Scene image comparisons
•••

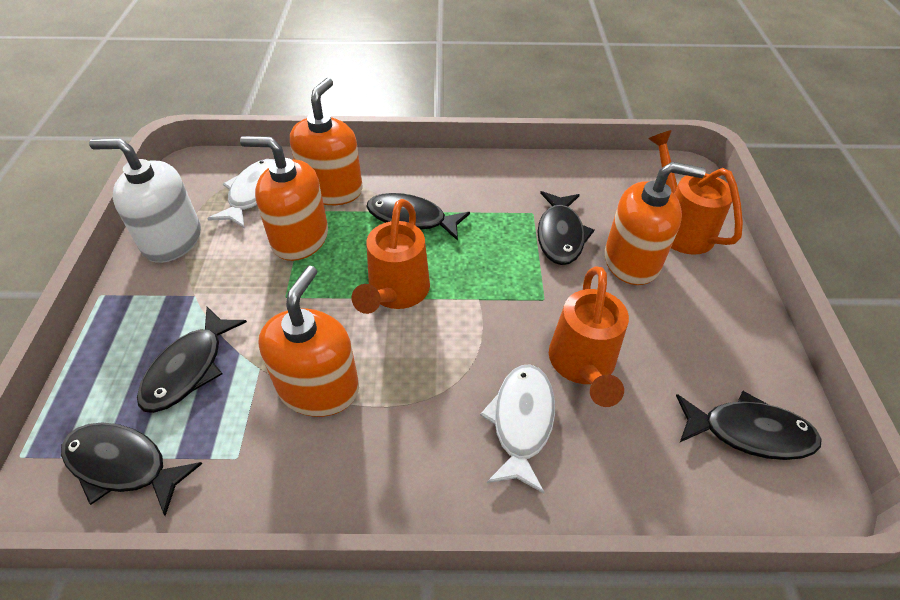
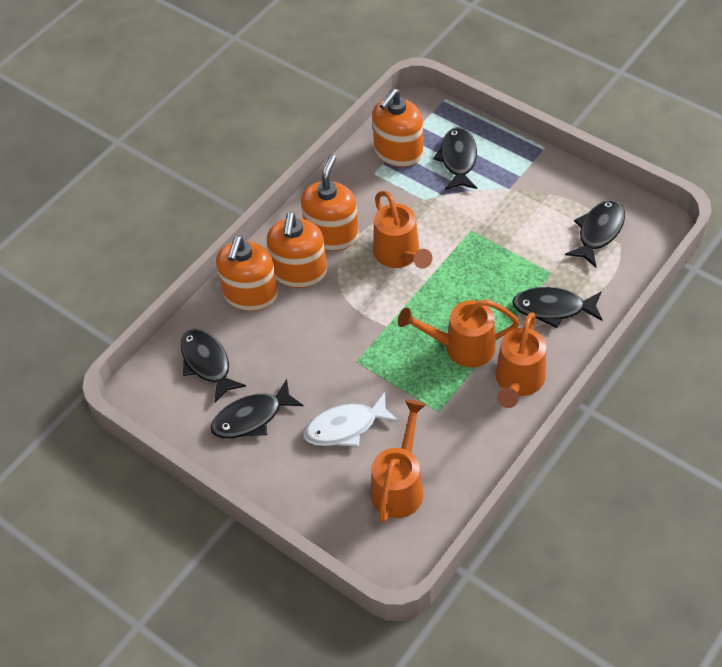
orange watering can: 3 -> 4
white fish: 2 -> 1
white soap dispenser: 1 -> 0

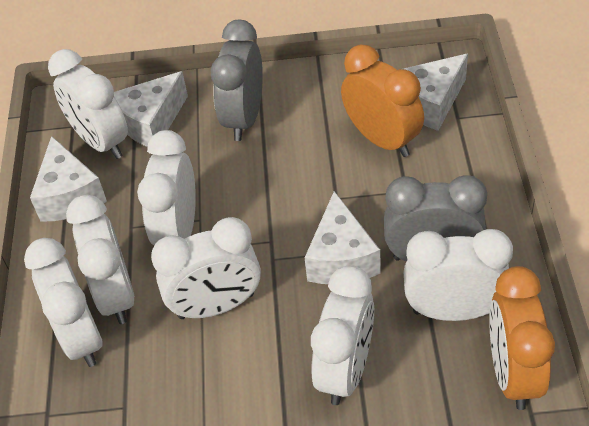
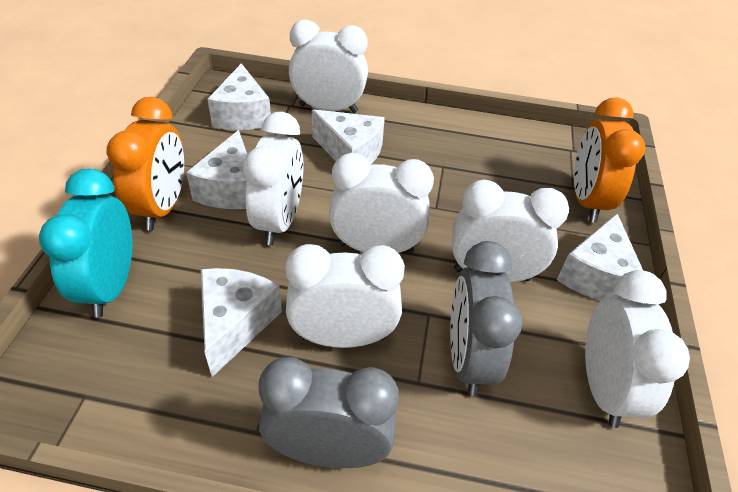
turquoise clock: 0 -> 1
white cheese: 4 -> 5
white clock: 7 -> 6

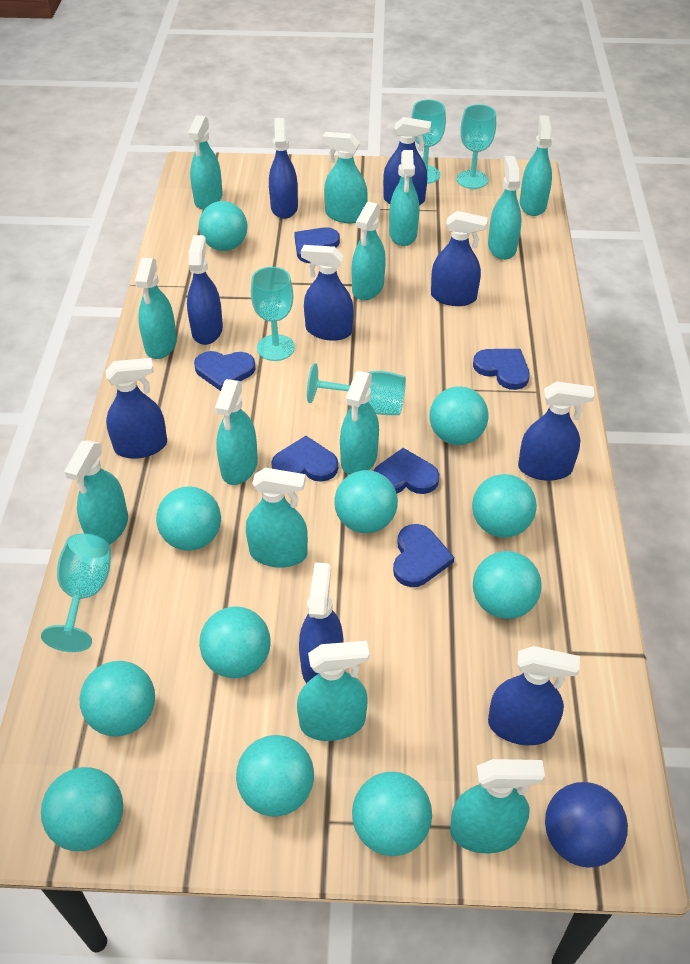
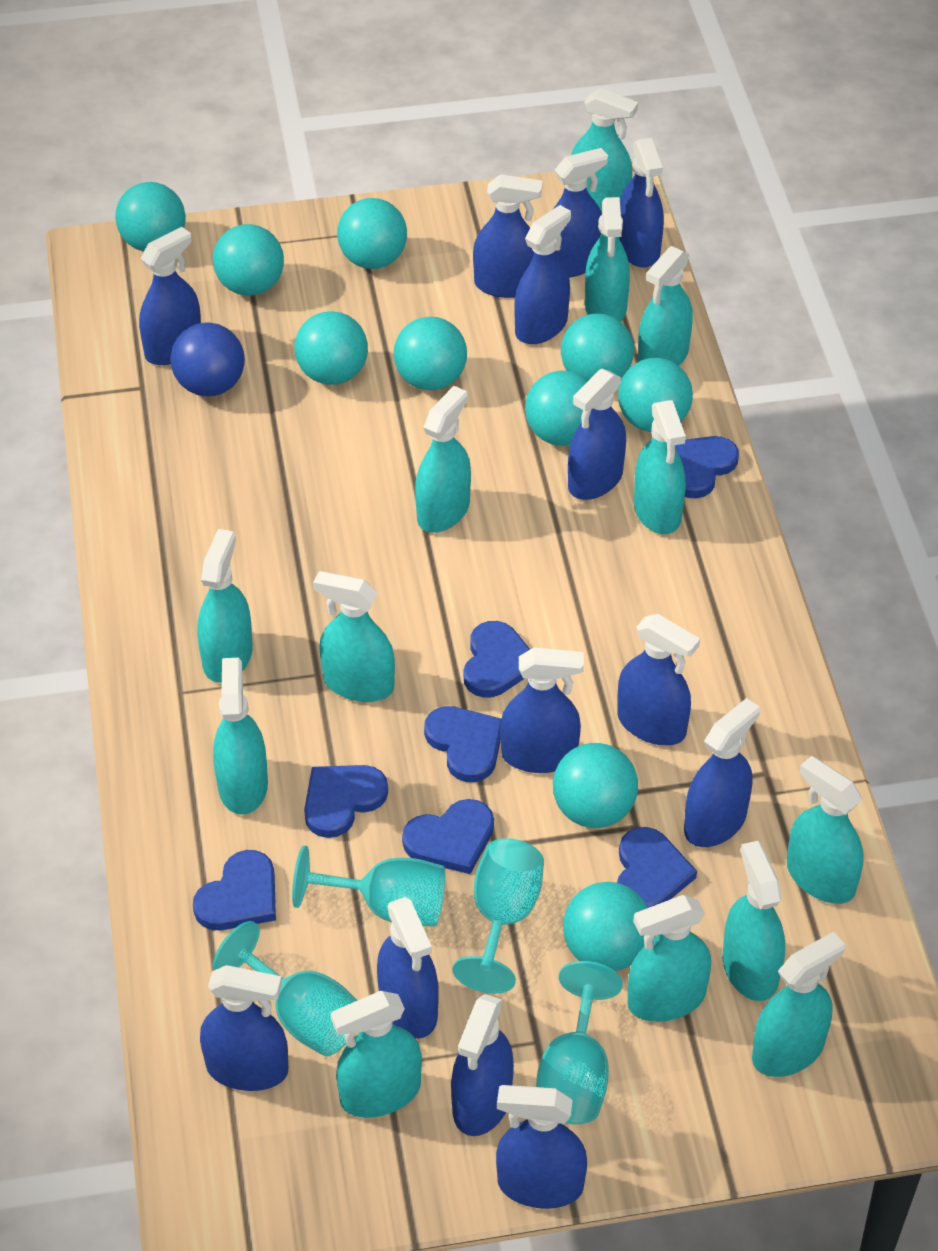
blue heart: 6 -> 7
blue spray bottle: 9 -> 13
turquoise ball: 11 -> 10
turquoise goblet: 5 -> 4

•••

What is needed is every record above, returned exactly, with the pictures omitted.

orange watering can: 3 -> 4
white fish: 2 -> 1
white soap dispenser: 1 -> 0

turquoise clock: 0 -> 1
white cheese: 4 -> 5
white clock: 7 -> 6

blue heart: 6 -> 7
blue spray bottle: 9 -> 13
turquoise ball: 11 -> 10
turquoise goblet: 5 -> 4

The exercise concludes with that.